The data -
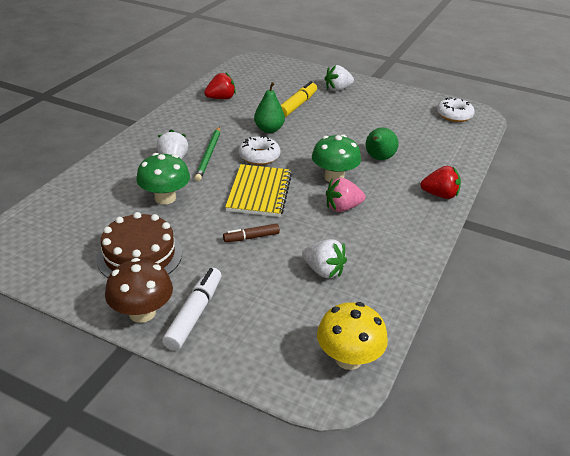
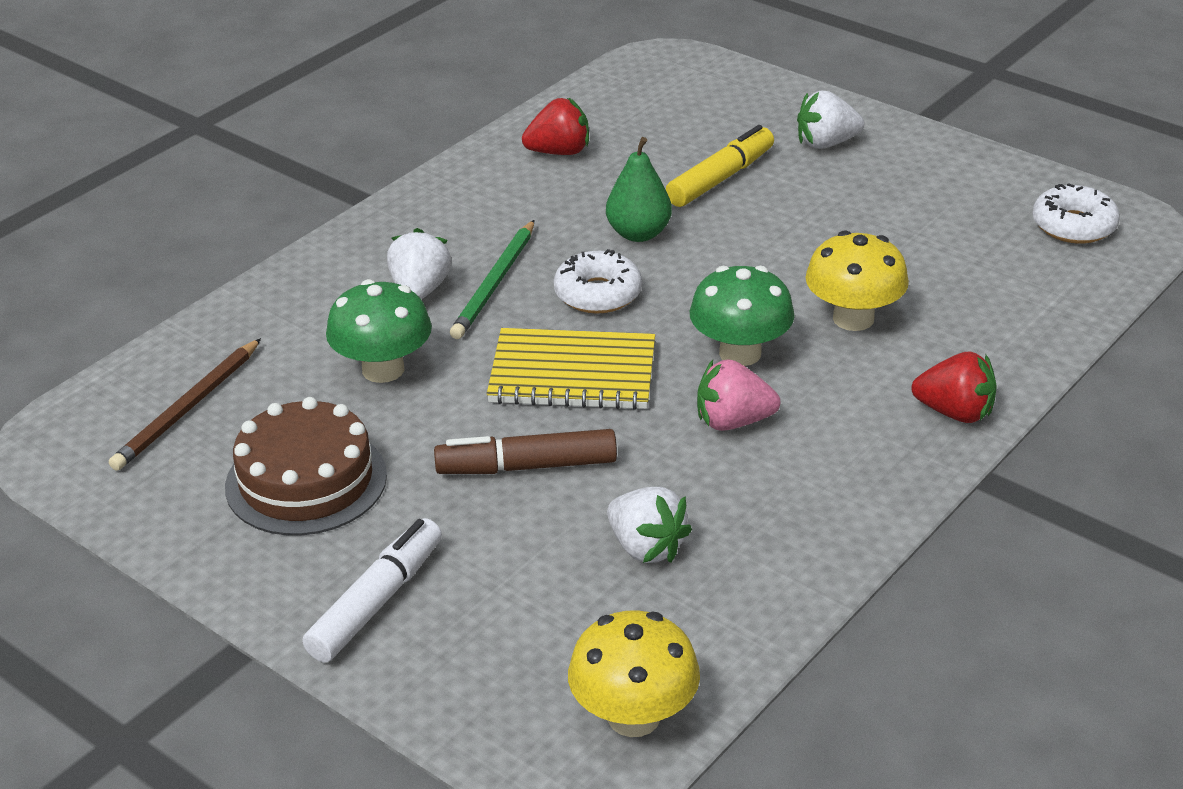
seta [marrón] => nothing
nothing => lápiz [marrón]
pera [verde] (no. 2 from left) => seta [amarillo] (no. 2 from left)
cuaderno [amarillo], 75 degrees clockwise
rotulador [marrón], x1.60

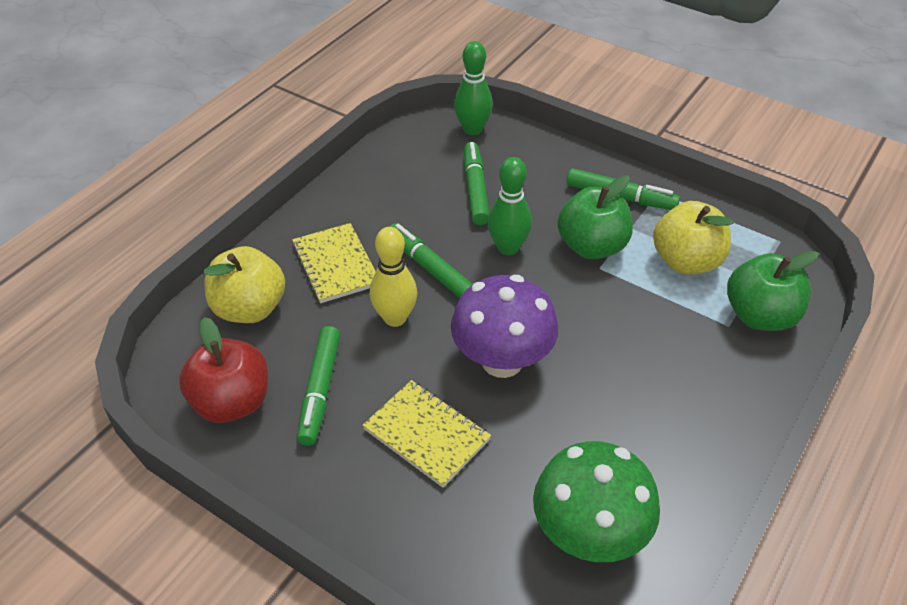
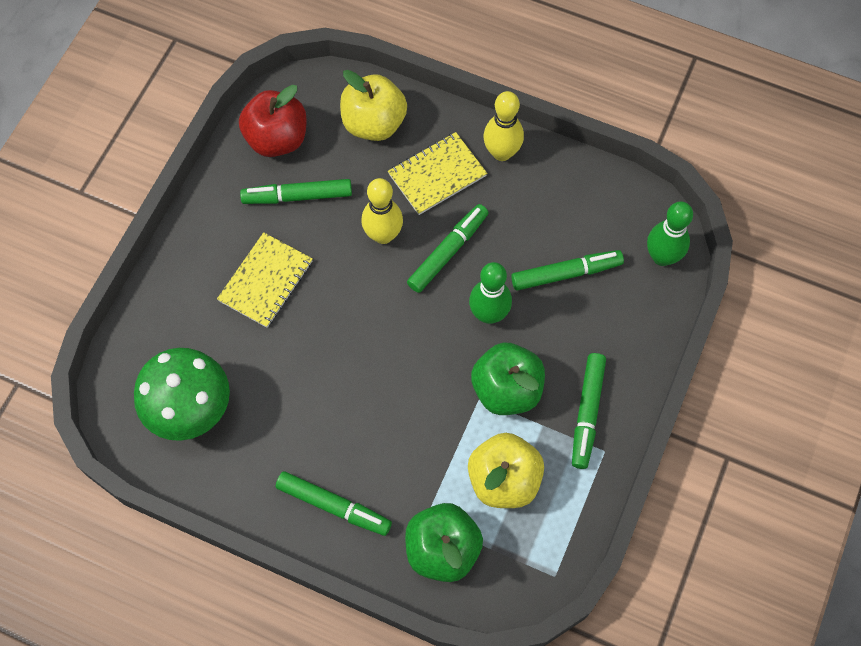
seta [morado] => nothing
nothing => rotulador [verde] (no. 2 from left)
nothing => bolo [amarillo] (no. 2 from left)

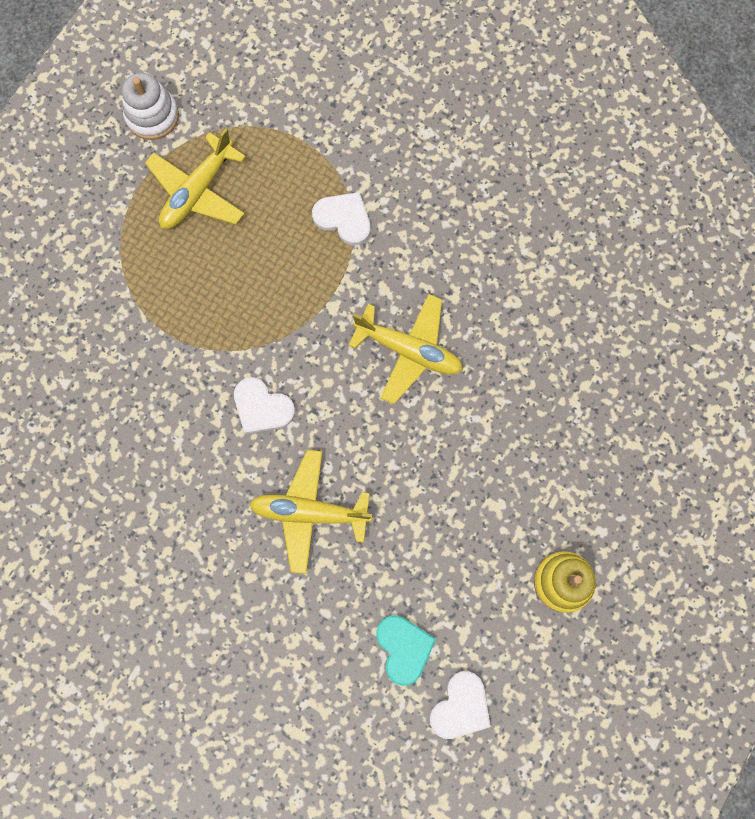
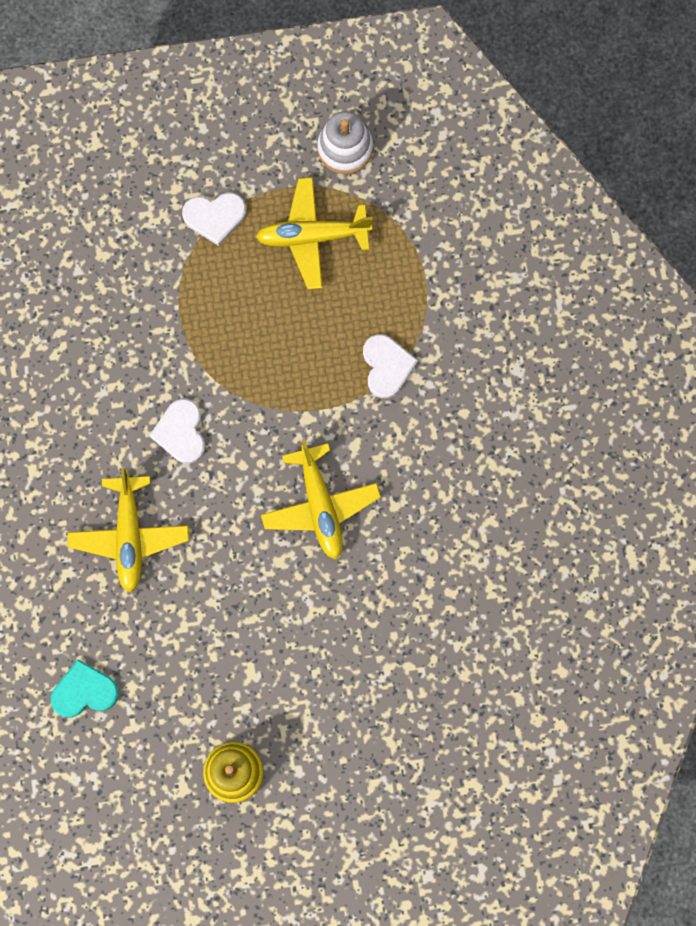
corazón [blanco] (no. 3 from left in the first image) => corazón [blanco] (no. 2 from left), shifted
avión [amarillo] (no. 2 from left in the first image) => avión [amarillo] (no. 1 from left), 150 degrees counterclockwise
corazón [turquesa], 135 degrees counterclockwise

Your objective -
Give the entries above again in full and exactly, but not the pictures.

Answer to this problem -
seta [marrón] => nothing
nothing => lápiz [marrón]
pera [verde] (no. 2 from left) => seta [amarillo] (no. 2 from left)
cuaderno [amarillo], 75 degrees clockwise
rotulador [marrón], x1.60

seta [morado] => nothing
nothing => rotulador [verde] (no. 2 from left)
nothing => bolo [amarillo] (no. 2 from left)

corazón [blanco] (no. 3 from left in the first image) => corazón [blanco] (no. 2 from left), shifted
avión [amarillo] (no. 2 from left in the first image) => avión [amarillo] (no. 1 from left), 150 degrees counterclockwise
corazón [turquesa], 135 degrees counterclockwise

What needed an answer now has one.